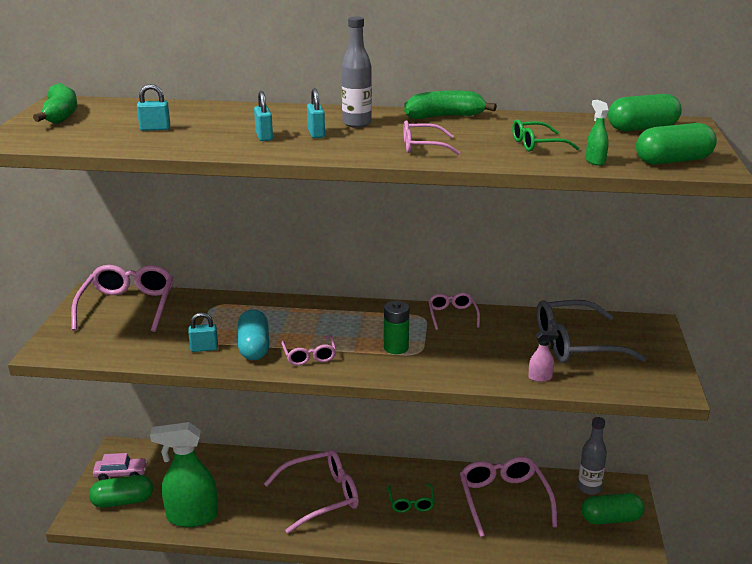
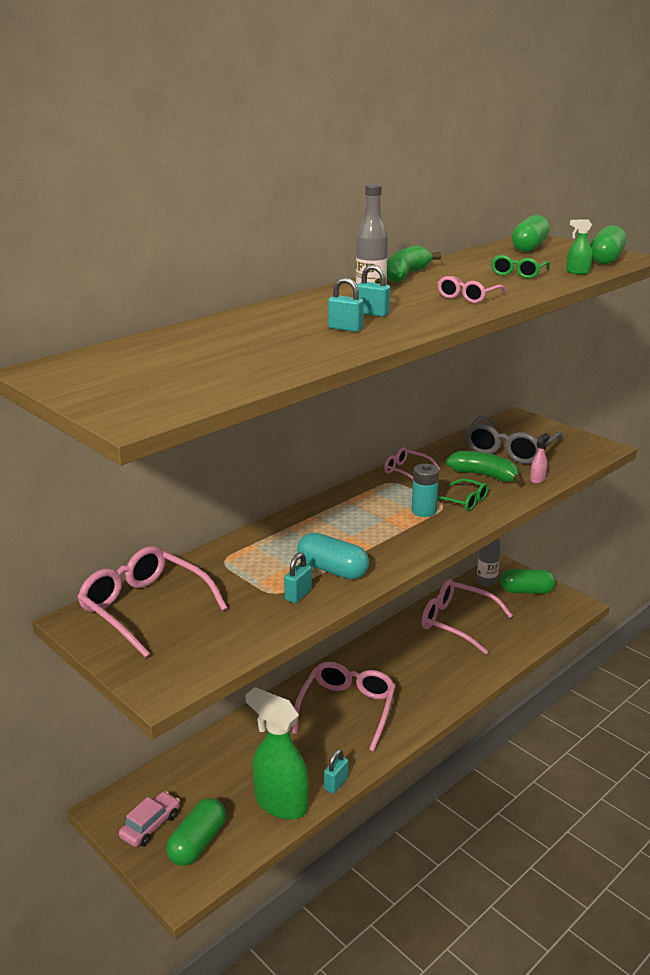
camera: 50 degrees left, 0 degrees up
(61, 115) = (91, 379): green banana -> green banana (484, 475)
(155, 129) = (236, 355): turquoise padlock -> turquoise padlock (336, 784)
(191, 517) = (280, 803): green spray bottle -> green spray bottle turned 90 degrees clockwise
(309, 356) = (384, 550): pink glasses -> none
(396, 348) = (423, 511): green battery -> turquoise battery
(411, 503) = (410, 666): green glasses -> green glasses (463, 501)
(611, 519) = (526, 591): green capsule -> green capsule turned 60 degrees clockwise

........

### TO DO
Find and copy each line above that includes the string "glasses".

### WRITTEN RESPONSE
(309, 356) = (384, 550): pink glasses -> none
(411, 503) = (410, 666): green glasses -> green glasses (463, 501)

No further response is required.